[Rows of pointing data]
|---|

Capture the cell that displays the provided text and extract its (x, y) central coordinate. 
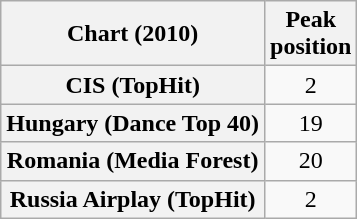
Russia Airplay (TopHit) (133, 199)
Peakposition (311, 34)
Romania (Media Forest) (133, 161)
Hungary (Dance Top 40) (133, 123)
20 (311, 161)
Chart (2010) (133, 34)
19 (311, 123)
CIS (TopHit) (133, 85)
Search for the cell housing the specified text and yield its [X, Y] center coordinate. 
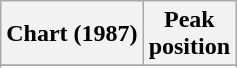
Peakposition [189, 34]
Chart (1987) [72, 34]
For the text-containing cell, return its midpoint in (X, Y) coordinate format. 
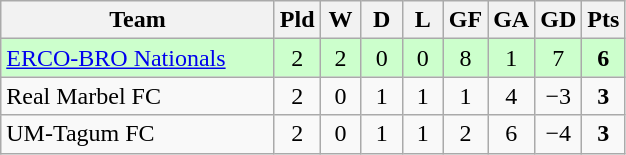
7 (558, 58)
L (422, 20)
ERCO-BRO Nationals (138, 58)
GA (512, 20)
UM-Tagum FC (138, 134)
D (382, 20)
GD (558, 20)
Real Marbel FC (138, 96)
−4 (558, 134)
−3 (558, 96)
4 (512, 96)
8 (465, 58)
Team (138, 20)
W (340, 20)
GF (465, 20)
Pts (604, 20)
Pld (297, 20)
Capture the cell that displays the provided text and extract its (X, Y) central coordinate. 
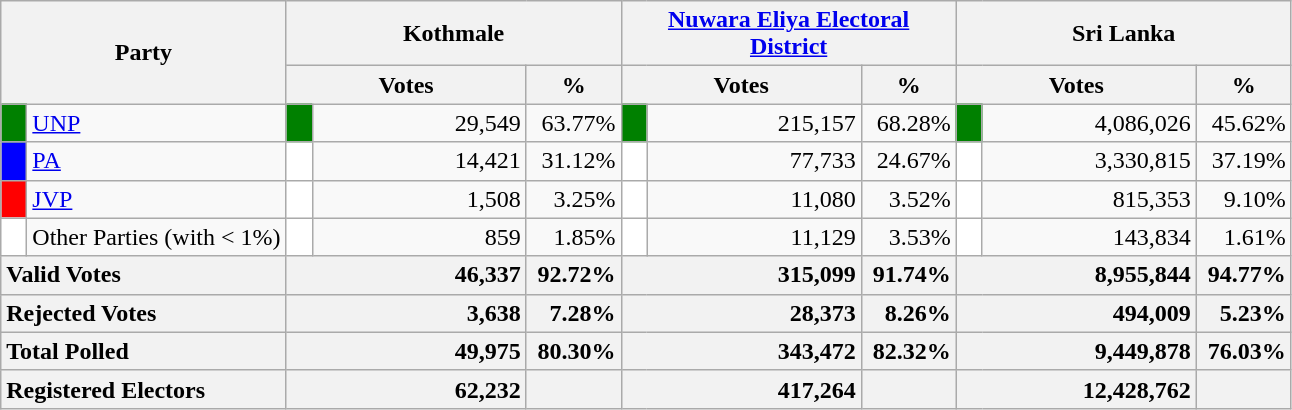
143,834 (1089, 237)
4,086,026 (1089, 123)
Other Parties (with < 1%) (156, 237)
Valid Votes (144, 275)
31.12% (574, 161)
Kothmale (454, 34)
63.77% (574, 123)
Registered Electors (144, 389)
3,330,815 (1089, 161)
Sri Lanka (1124, 34)
7.28% (574, 313)
76.03% (1244, 351)
92.72% (574, 275)
859 (419, 237)
3.25% (574, 199)
815,353 (1089, 199)
Party (144, 52)
37.19% (1244, 161)
11,080 (754, 199)
24.67% (908, 161)
494,009 (1076, 313)
315,099 (741, 275)
45.62% (1244, 123)
215,157 (754, 123)
8,955,844 (1076, 275)
1,508 (419, 199)
49,975 (406, 351)
5.23% (1244, 313)
14,421 (419, 161)
12,428,762 (1076, 389)
11,129 (754, 237)
1.61% (1244, 237)
80.30% (574, 351)
3.53% (908, 237)
UNP (156, 123)
3.52% (908, 199)
8.26% (908, 313)
PA (156, 161)
Rejected Votes (144, 313)
82.32% (908, 351)
28,373 (741, 313)
9.10% (1244, 199)
9,449,878 (1076, 351)
62,232 (406, 389)
29,549 (419, 123)
JVP (156, 199)
77,733 (754, 161)
Nuwara Eliya Electoral District (788, 34)
Total Polled (144, 351)
417,264 (741, 389)
1.85% (574, 237)
91.74% (908, 275)
3,638 (406, 313)
94.77% (1244, 275)
68.28% (908, 123)
343,472 (741, 351)
46,337 (406, 275)
Provide the (x, y) coordinate of the cell's center where the given text is located.  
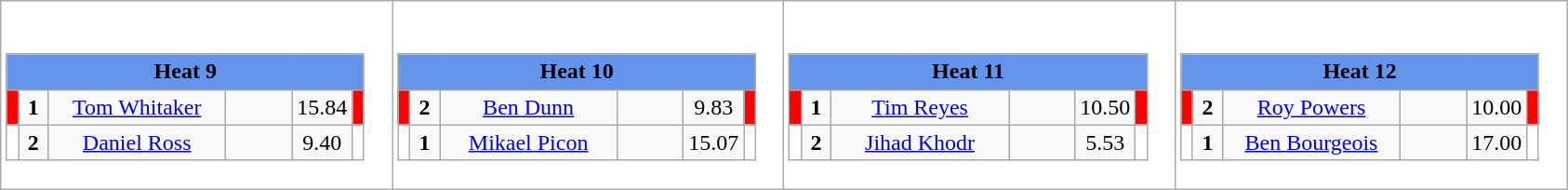
15.07 (714, 142)
Daniel Ross (138, 142)
Heat 12 2 Roy Powers 10.00 1 Ben Bourgeois 17.00 (1371, 95)
Heat 10 2 Ben Dunn 9.83 1 Mikael Picon 15.07 (588, 95)
Heat 11 1 Tim Reyes 10.50 2 Jihad Khodr 5.53 (980, 95)
10.50 (1105, 107)
Tom Whitaker (138, 107)
Heat 9 1 Tom Whitaker 15.84 2 Daniel Ross 9.40 (197, 95)
Ben Bourgeois (1311, 142)
Roy Powers (1311, 107)
5.53 (1105, 142)
Jihad Khodr (921, 142)
Ben Dunn (528, 107)
Heat 9 (185, 72)
Mikael Picon (528, 142)
Tim Reyes (921, 107)
15.84 (322, 107)
10.00 (1497, 107)
Heat 11 (968, 72)
9.83 (714, 107)
Heat 12 (1360, 72)
Heat 10 (577, 72)
9.40 (322, 142)
17.00 (1497, 142)
Detect which cell encompasses the target text, then output its (X, Y) center coordinate. 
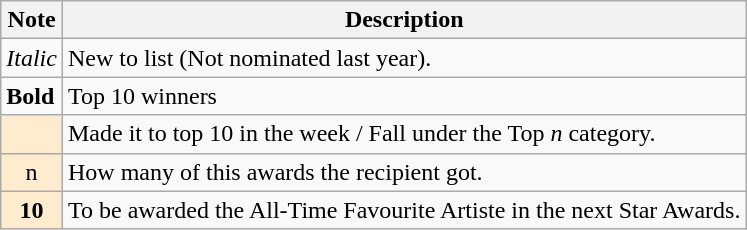
Bold (32, 96)
Italic (32, 58)
n (32, 172)
10 (32, 210)
New to list (Not nominated last year). (404, 58)
How many of this awards the recipient got. (404, 172)
To be awarded the All-Time Favourite Artiste in the next Star Awards. (404, 210)
Top 10 winners (404, 96)
Note (32, 20)
Made it to top 10 in the week / Fall under the Top n category. (404, 134)
Description (404, 20)
Output the [x, y] coordinate of the center of the cell containing the given text.  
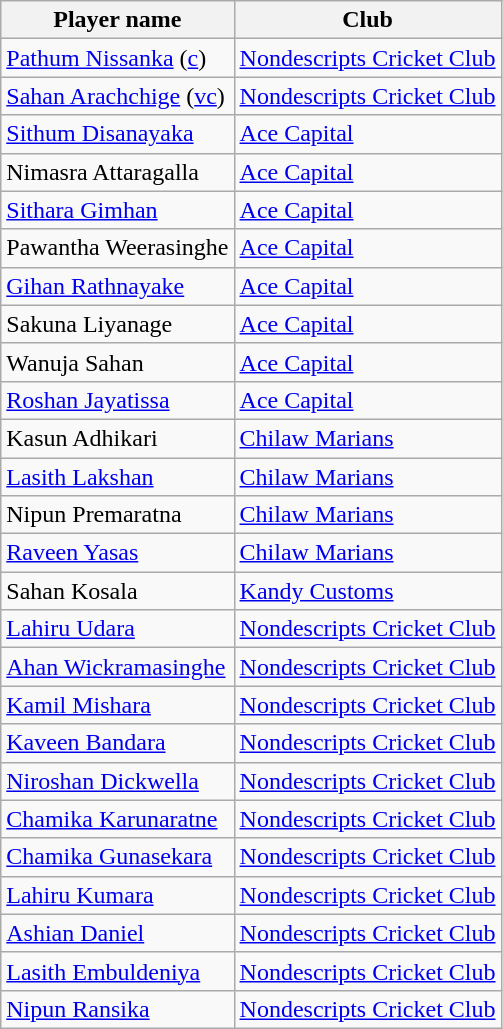
Raveen Yasas [118, 553]
Ahan Wickramasinghe [118, 667]
Chamika Karunaratne [118, 819]
Niroshan Dickwella [118, 781]
Club [368, 20]
Nipun Premaratna [118, 515]
Sakuna Liyanage [118, 324]
Pathum Nissanka (c) [118, 58]
Sahan Arachchige (vc) [118, 96]
Kamil Mishara [118, 705]
Sahan Kosala [118, 591]
Wanuja Sahan [118, 362]
Player name [118, 20]
Nipun Ransika [118, 1009]
Lasith Embuldeniya [118, 971]
Gihan Rathnayake [118, 286]
Chamika Gunasekara [118, 857]
Pawantha Weerasinghe [118, 248]
Sithara Gimhan [118, 210]
Lahiru Udara [118, 629]
Roshan Jayatissa [118, 400]
Kandy Customs [368, 591]
Lahiru Kumara [118, 895]
Kasun Adhikari [118, 438]
Ashian Daniel [118, 933]
Kaveen Bandara [118, 743]
Nimasra Attaragalla [118, 172]
Lasith Lakshan [118, 477]
Sithum Disanayaka [118, 134]
Capture the cell that displays the provided text and extract its (X, Y) central coordinate. 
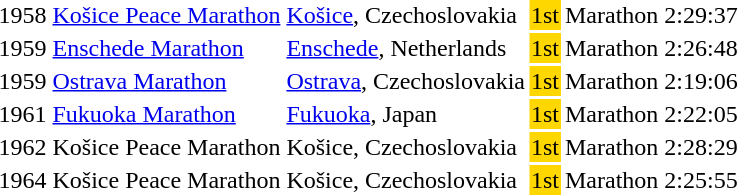
Ostrava Marathon (166, 81)
Ostrava, Czechoslovakia (406, 81)
Fukuoka, Japan (406, 114)
Enschede Marathon (166, 48)
Fukuoka Marathon (166, 114)
Enschede, Netherlands (406, 48)
Find where the given text appears and provide that cell's center as (x, y) coordinate. 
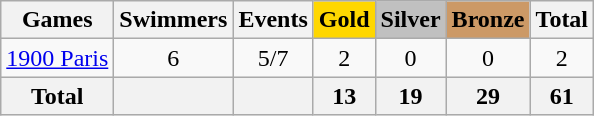
29 (488, 96)
6 (174, 58)
Games (58, 20)
61 (562, 96)
Silver (410, 20)
19 (410, 96)
Gold (344, 20)
Bronze (488, 20)
1900 Paris (58, 58)
Events (273, 20)
5/7 (273, 58)
13 (344, 96)
Swimmers (174, 20)
Scan for the cell matching the given text and deliver its [X, Y] coordinate at center. 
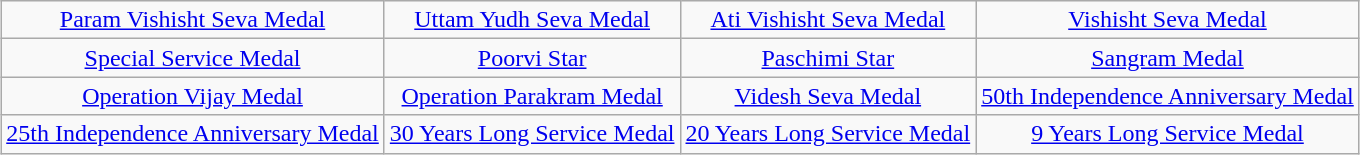
9 Years Long Service Medal [1168, 134]
Uttam Yudh Seva Medal [532, 20]
Special Service Medal [193, 58]
Operation Vijay Medal [193, 96]
Paschimi Star [828, 58]
Vishisht Seva Medal [1168, 20]
Poorvi Star [532, 58]
Operation Parakram Medal [532, 96]
25th Independence Anniversary Medal [193, 134]
Videsh Seva Medal [828, 96]
50th Independence Anniversary Medal [1168, 96]
Ati Vishisht Seva Medal [828, 20]
Sangram Medal [1168, 58]
30 Years Long Service Medal [532, 134]
20 Years Long Service Medal [828, 134]
Param Vishisht Seva Medal [193, 20]
Find where the given text appears and provide that cell's center as [X, Y] coordinate. 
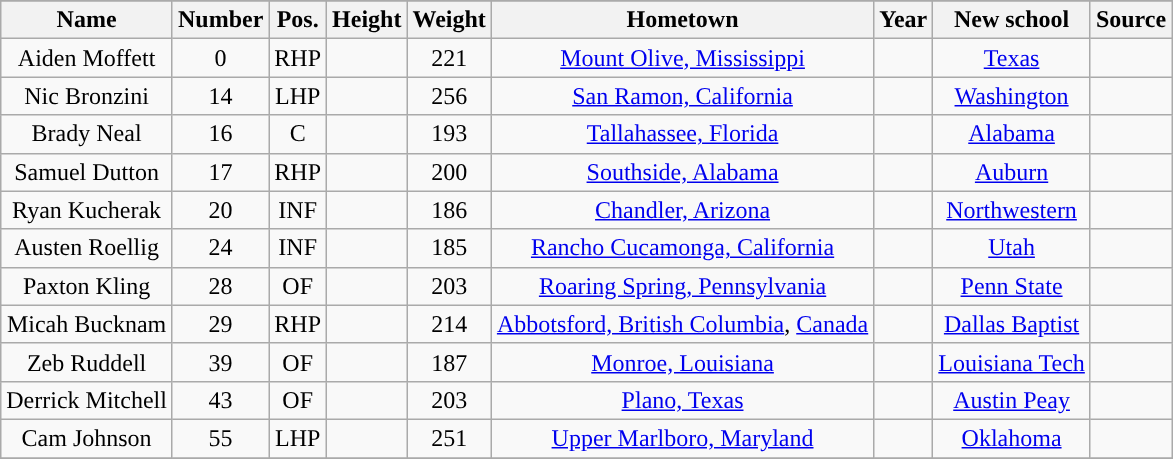
Cam Johnson [87, 438]
16 [220, 134]
Ryan Kucherak [87, 210]
Mount Olive, Mississippi [682, 58]
Texas [1012, 58]
251 [449, 438]
193 [449, 134]
Dallas Baptist [1012, 324]
186 [449, 210]
Micah Bucknam [87, 324]
Paxton Kling [87, 286]
Alabama [1012, 134]
Plano, Texas [682, 400]
Source [1130, 20]
Southside, Alabama [682, 172]
Austen Roellig [87, 248]
C [298, 134]
Name [87, 20]
Weight [449, 20]
Northwestern [1012, 210]
Zeb Ruddell [87, 362]
20 [220, 210]
Roaring Spring, Pennsylvania [682, 286]
200 [449, 172]
Upper Marlboro, Maryland [682, 438]
185 [449, 248]
Washington [1012, 96]
14 [220, 96]
Penn State [1012, 286]
29 [220, 324]
Auburn [1012, 172]
0 [220, 58]
Samuel Dutton [87, 172]
Oklahoma [1012, 438]
256 [449, 96]
Brady Neal [87, 134]
Nic Bronzini [87, 96]
187 [449, 362]
Pos. [298, 20]
Louisiana Tech [1012, 362]
San Ramon, California [682, 96]
Abbotsford, British Columbia, Canada [682, 324]
Rancho Cucamonga, California [682, 248]
24 [220, 248]
New school [1012, 20]
Aiden Moffett [87, 58]
28 [220, 286]
Monroe, Louisiana [682, 362]
Height [367, 20]
43 [220, 400]
39 [220, 362]
Year [904, 20]
Tallahassee, Florida [682, 134]
Chandler, Arizona [682, 210]
Derrick Mitchell [87, 400]
214 [449, 324]
Number [220, 20]
17 [220, 172]
Utah [1012, 248]
Austin Peay [1012, 400]
221 [449, 58]
Hometown [682, 20]
55 [220, 438]
Provide the [X, Y] coordinate of the cell's center where the given text is located.  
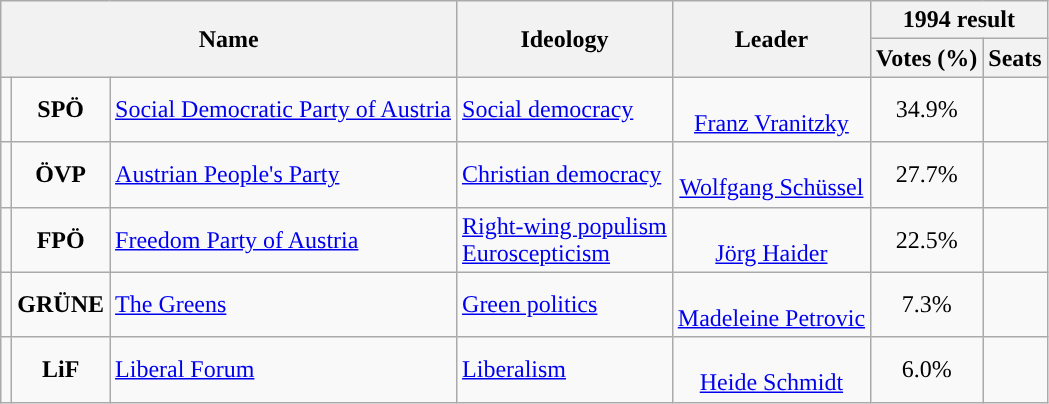
7.3% [927, 304]
Ideology [565, 39]
FPÖ [61, 240]
Heide Schmidt [771, 370]
22.5% [927, 240]
Votes (%) [927, 58]
LiF [61, 370]
Leader [771, 39]
GRÜNE [61, 304]
Liberal Forum [284, 370]
Franz Vranitzky [771, 110]
Name [229, 39]
Seats [1015, 58]
Christian democracy [565, 174]
Right-wing populismEuroscepticism [565, 240]
Austrian People's Party [284, 174]
Green politics [565, 304]
6.0% [927, 370]
27.7% [927, 174]
ÖVP [61, 174]
Freedom Party of Austria [284, 240]
Social Democratic Party of Austria [284, 110]
The Greens [284, 304]
1994 result [960, 20]
Wolfgang Schüssel [771, 174]
34.9% [927, 110]
Madeleine Petrovic [771, 304]
Jörg Haider [771, 240]
Liberalism [565, 370]
Social democracy [565, 110]
SPÖ [61, 110]
Output the (x, y) coordinate of the center of the cell containing the given text.  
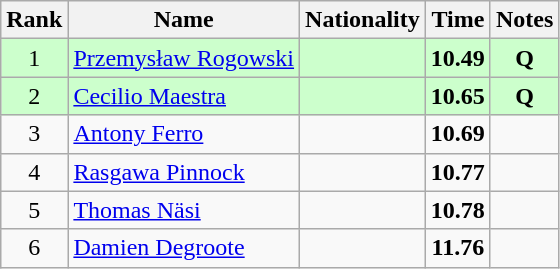
5 (34, 210)
6 (34, 248)
Rasgawa Pinnock (184, 172)
10.77 (458, 172)
10.78 (458, 210)
3 (34, 134)
11.76 (458, 248)
Nationality (363, 20)
10.69 (458, 134)
Notes (524, 20)
Antony Ferro (184, 134)
Damien Degroote (184, 248)
Time (458, 20)
Cecilio Maestra (184, 96)
10.65 (458, 96)
Name (184, 20)
10.49 (458, 58)
Thomas Näsi (184, 210)
1 (34, 58)
2 (34, 96)
Rank (34, 20)
Przemysław Rogowski (184, 58)
4 (34, 172)
Identify which cell holds the provided text, then report its [x, y] central coordinate. 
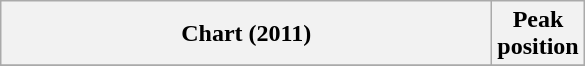
Chart (2011) [246, 34]
Peakposition [538, 34]
Scan for the cell matching the given text and deliver its (x, y) coordinate at center. 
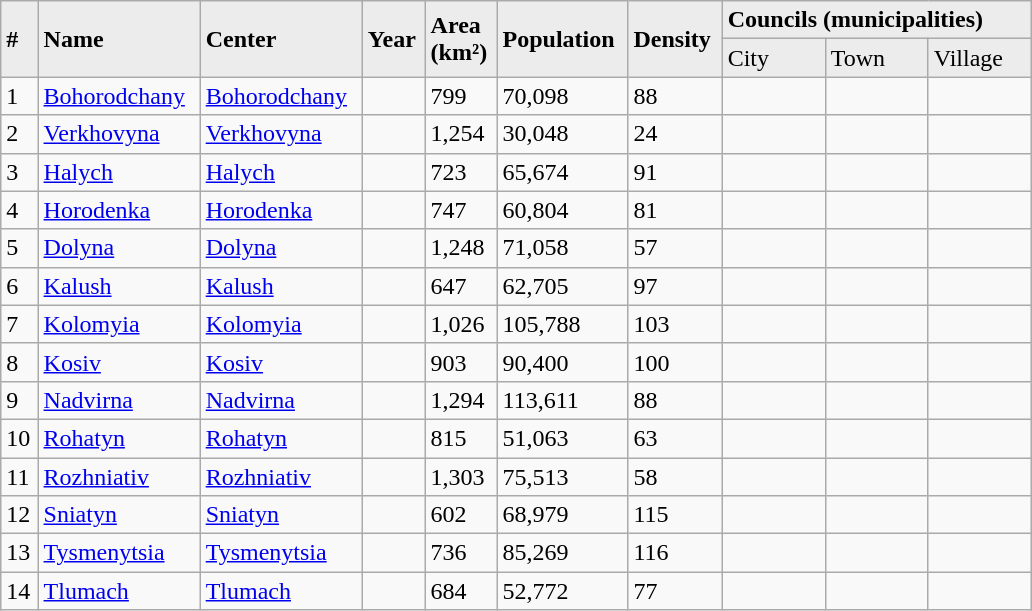
75,513 (562, 477)
City (774, 58)
4 (20, 210)
52,772 (562, 591)
3 (20, 172)
81 (675, 210)
60,804 (562, 210)
723 (461, 172)
8 (20, 362)
Village (980, 58)
71,058 (562, 248)
799 (461, 96)
Population (562, 39)
815 (461, 438)
103 (675, 324)
903 (461, 362)
11 (20, 477)
100 (675, 362)
684 (461, 591)
10 (20, 438)
5 (20, 248)
9 (20, 400)
65,674 (562, 172)
Councils (municipalities) (876, 20)
Density (675, 39)
647 (461, 286)
77 (675, 591)
Area(km²) (461, 39)
85,269 (562, 553)
58 (675, 477)
62,705 (562, 286)
1 (20, 96)
Year (394, 39)
1,303 (461, 477)
70,098 (562, 96)
113,611 (562, 400)
51,063 (562, 438)
1,254 (461, 134)
1,248 (461, 248)
6 (20, 286)
1,026 (461, 324)
116 (675, 553)
2 (20, 134)
63 (675, 438)
13 (20, 553)
68,979 (562, 515)
Town (876, 58)
736 (461, 553)
Center (281, 39)
1,294 (461, 400)
115 (675, 515)
12 (20, 515)
Name (119, 39)
105,788 (562, 324)
747 (461, 210)
602 (461, 515)
97 (675, 286)
7 (20, 324)
14 (20, 591)
# (20, 39)
30,048 (562, 134)
90,400 (562, 362)
57 (675, 248)
91 (675, 172)
24 (675, 134)
Capture the cell that displays the provided text and extract its [x, y] central coordinate. 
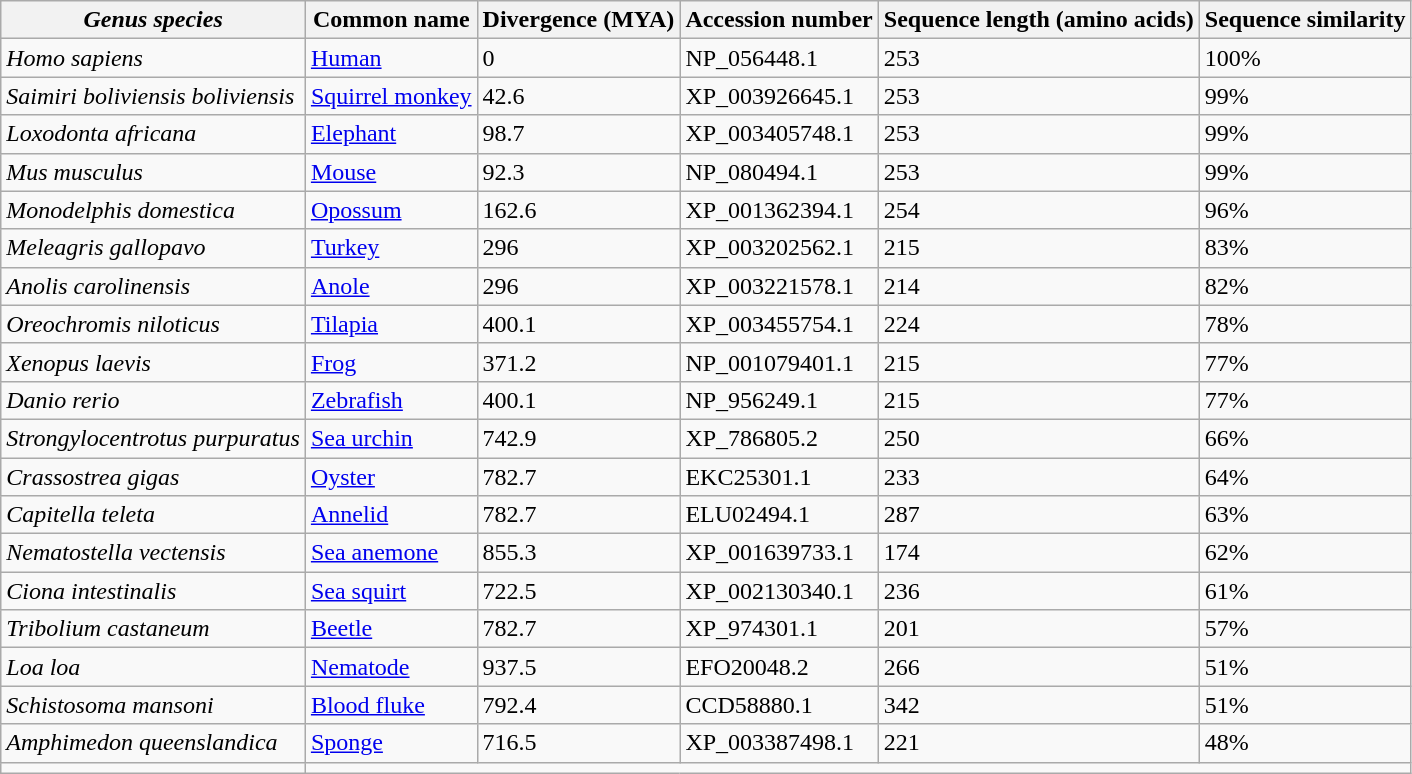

|---|

TASK PROMPT: Update the data in the stretch from "Ostrava Marathon (166, 81)" through "Y] coordinate at center.", replacing "Marathon" with "Race" and keeping everything else unchanged. Leave the pictures out of your answer.

RESULT:
Ostrava Race (166, 81)
Ostrava, Czechoslovakia (406, 81)
Fukuoka, Japan (406, 114)
Enschede Race (166, 48)
Fukuoka Race (166, 114)
Enschede, Netherlands (406, 48)
Find where the given text appears and provide that cell's center as (x, y) coordinate. 
29 (488, 96)
6 (174, 58)
Games (58, 20)
61 (562, 96)
Silver (410, 20)
19 (410, 96)
Gold (344, 20)
Bronze (488, 20)
1900 Paris (58, 58)
Events (273, 20)
5/7 (273, 58)
13 (344, 96)
Swimmers (174, 20)
Scan for the cell matching the given text and deliver its [X, Y] coordinate at center. 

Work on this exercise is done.